Job item:
Copy out every line in the entries below that includes "none".

Input records:
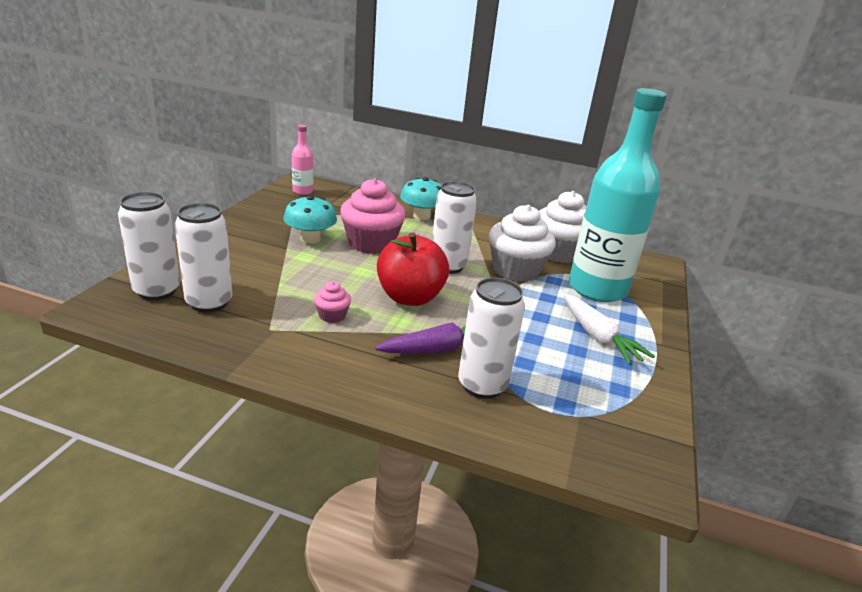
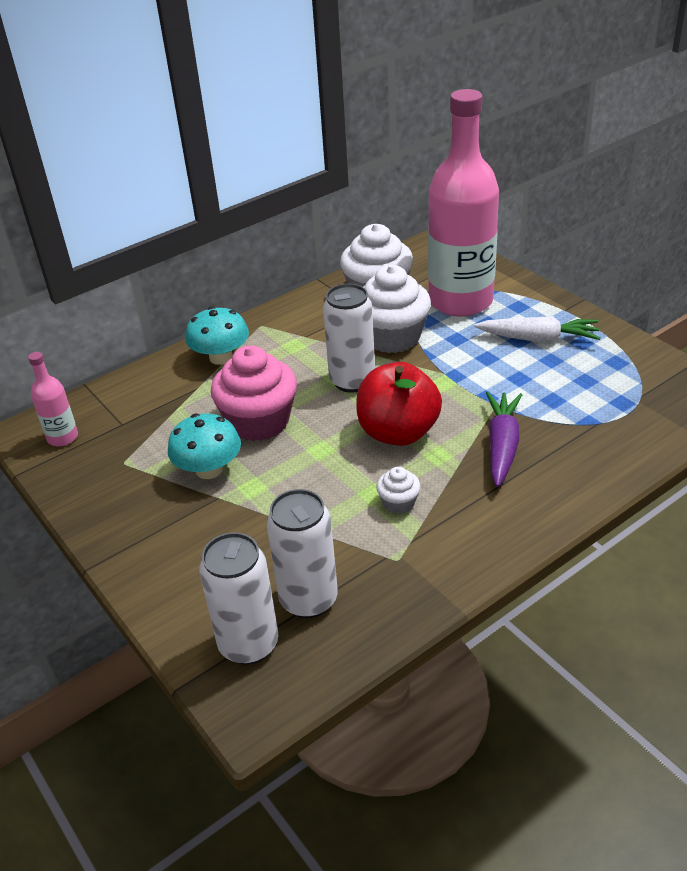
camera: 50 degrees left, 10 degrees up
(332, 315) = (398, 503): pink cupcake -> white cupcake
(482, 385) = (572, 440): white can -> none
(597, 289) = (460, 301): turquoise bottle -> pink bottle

* * *

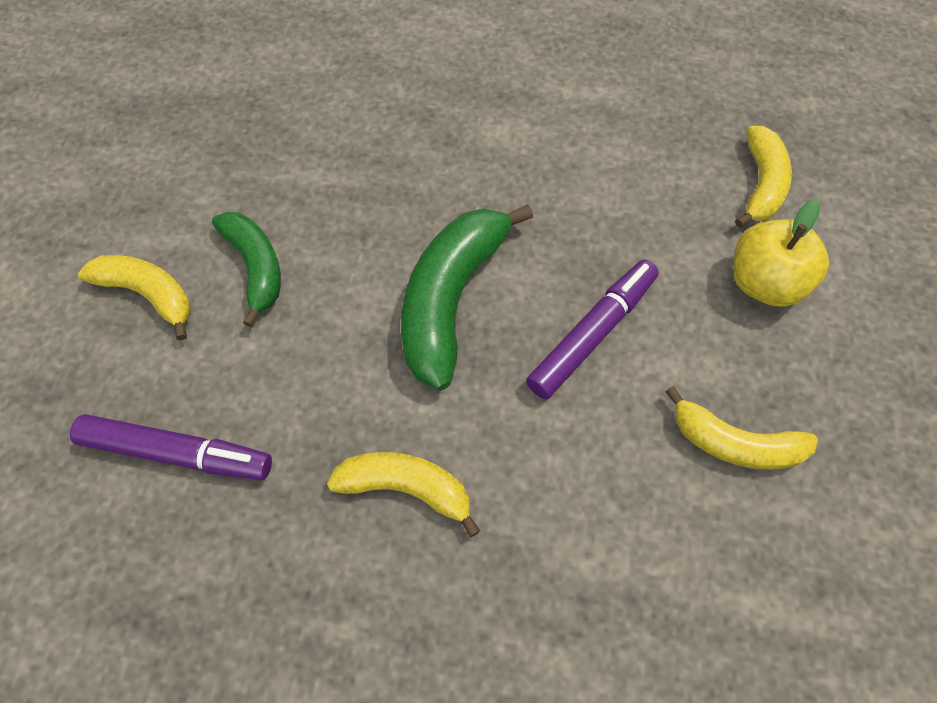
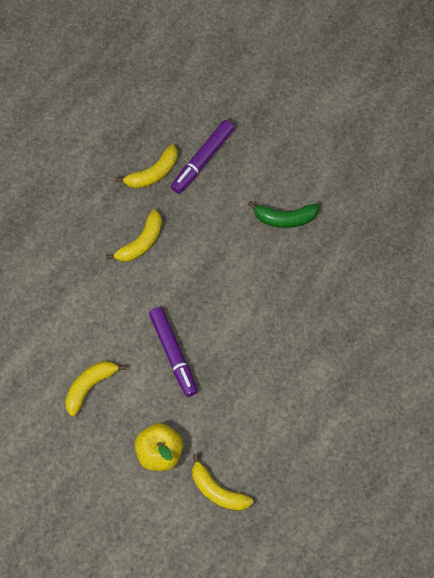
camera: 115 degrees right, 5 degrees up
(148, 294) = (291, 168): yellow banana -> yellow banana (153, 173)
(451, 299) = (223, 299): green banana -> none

Response to this task:
(482, 385) = (572, 440): white can -> none
(451, 299) = (223, 299): green banana -> none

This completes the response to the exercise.